_GOAL OF THE EXERCISE_.
Extract and copy, without any changes, the lines from the line containing "closer to you?" to the line containing "Point (229,403) is", both of those lines included.

━━━━━ SUPPLIED ENTRIES

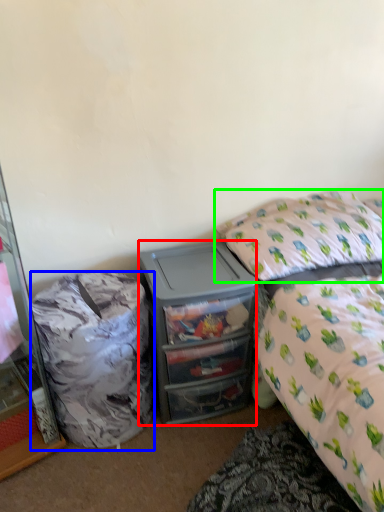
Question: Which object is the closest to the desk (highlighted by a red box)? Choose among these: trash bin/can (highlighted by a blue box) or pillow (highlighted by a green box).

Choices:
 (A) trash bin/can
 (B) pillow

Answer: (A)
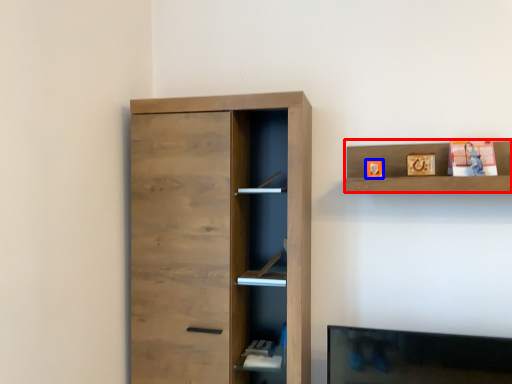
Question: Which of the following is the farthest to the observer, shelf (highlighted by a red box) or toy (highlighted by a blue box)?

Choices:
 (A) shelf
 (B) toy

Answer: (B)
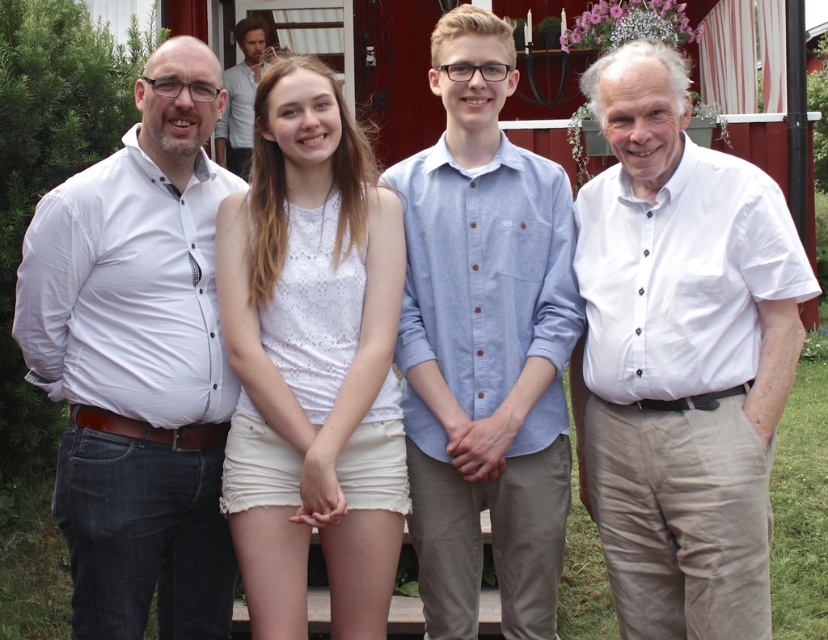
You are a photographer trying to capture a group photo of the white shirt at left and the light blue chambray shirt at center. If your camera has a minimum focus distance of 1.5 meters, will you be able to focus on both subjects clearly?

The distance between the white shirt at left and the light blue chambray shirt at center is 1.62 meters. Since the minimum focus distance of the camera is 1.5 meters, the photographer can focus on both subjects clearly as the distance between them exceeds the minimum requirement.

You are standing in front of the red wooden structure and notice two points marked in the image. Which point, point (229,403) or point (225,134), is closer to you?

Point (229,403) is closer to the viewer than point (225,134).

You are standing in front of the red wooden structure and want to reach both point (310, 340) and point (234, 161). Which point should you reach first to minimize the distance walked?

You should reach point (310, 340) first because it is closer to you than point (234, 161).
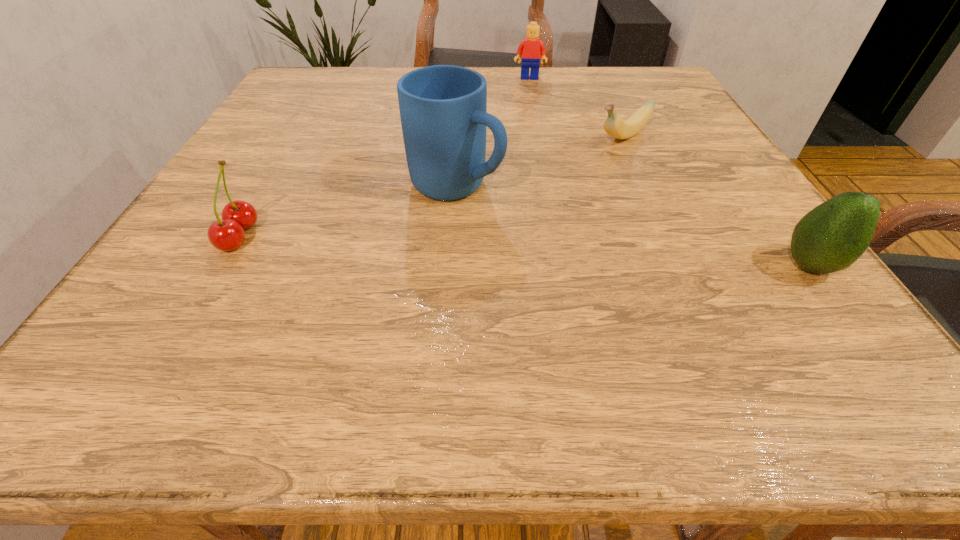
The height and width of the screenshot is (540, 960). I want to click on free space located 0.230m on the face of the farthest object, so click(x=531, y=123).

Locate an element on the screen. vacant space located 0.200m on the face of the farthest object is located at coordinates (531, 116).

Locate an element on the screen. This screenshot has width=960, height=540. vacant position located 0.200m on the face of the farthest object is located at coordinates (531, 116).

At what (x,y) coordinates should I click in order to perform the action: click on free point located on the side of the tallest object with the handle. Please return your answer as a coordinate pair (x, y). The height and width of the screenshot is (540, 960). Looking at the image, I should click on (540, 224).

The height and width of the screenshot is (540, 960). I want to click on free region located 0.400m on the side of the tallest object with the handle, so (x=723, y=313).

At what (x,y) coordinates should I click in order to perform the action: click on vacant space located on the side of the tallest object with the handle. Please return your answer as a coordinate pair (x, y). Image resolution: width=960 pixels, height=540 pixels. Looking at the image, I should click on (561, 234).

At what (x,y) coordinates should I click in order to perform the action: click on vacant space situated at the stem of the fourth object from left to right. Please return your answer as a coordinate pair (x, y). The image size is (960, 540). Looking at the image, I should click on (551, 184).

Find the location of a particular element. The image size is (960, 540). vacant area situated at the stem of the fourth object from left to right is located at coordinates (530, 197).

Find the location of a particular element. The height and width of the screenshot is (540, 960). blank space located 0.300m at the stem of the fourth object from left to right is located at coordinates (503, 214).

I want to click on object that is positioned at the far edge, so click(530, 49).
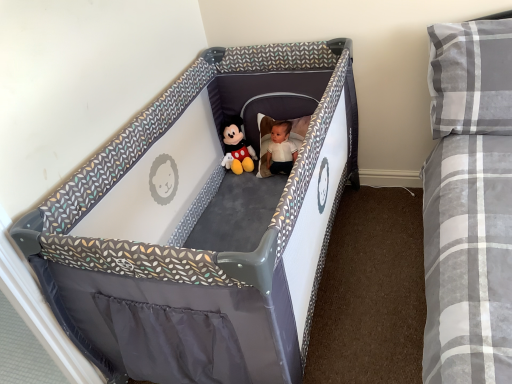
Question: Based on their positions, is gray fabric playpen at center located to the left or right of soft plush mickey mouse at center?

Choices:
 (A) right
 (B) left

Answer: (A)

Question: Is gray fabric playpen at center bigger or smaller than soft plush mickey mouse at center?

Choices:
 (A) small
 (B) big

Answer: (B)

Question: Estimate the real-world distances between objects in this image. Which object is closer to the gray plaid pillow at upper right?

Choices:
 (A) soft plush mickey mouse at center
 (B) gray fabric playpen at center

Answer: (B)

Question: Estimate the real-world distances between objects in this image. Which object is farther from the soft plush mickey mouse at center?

━━━━━━━━━━

_THE COMPLETED TASK_.
You are standing in front of the red wooden structure and notice two points marked in the image. Which point, point (229,403) or point (225,134), is closer to you?

Point (229,403) is closer to the viewer than point (225,134).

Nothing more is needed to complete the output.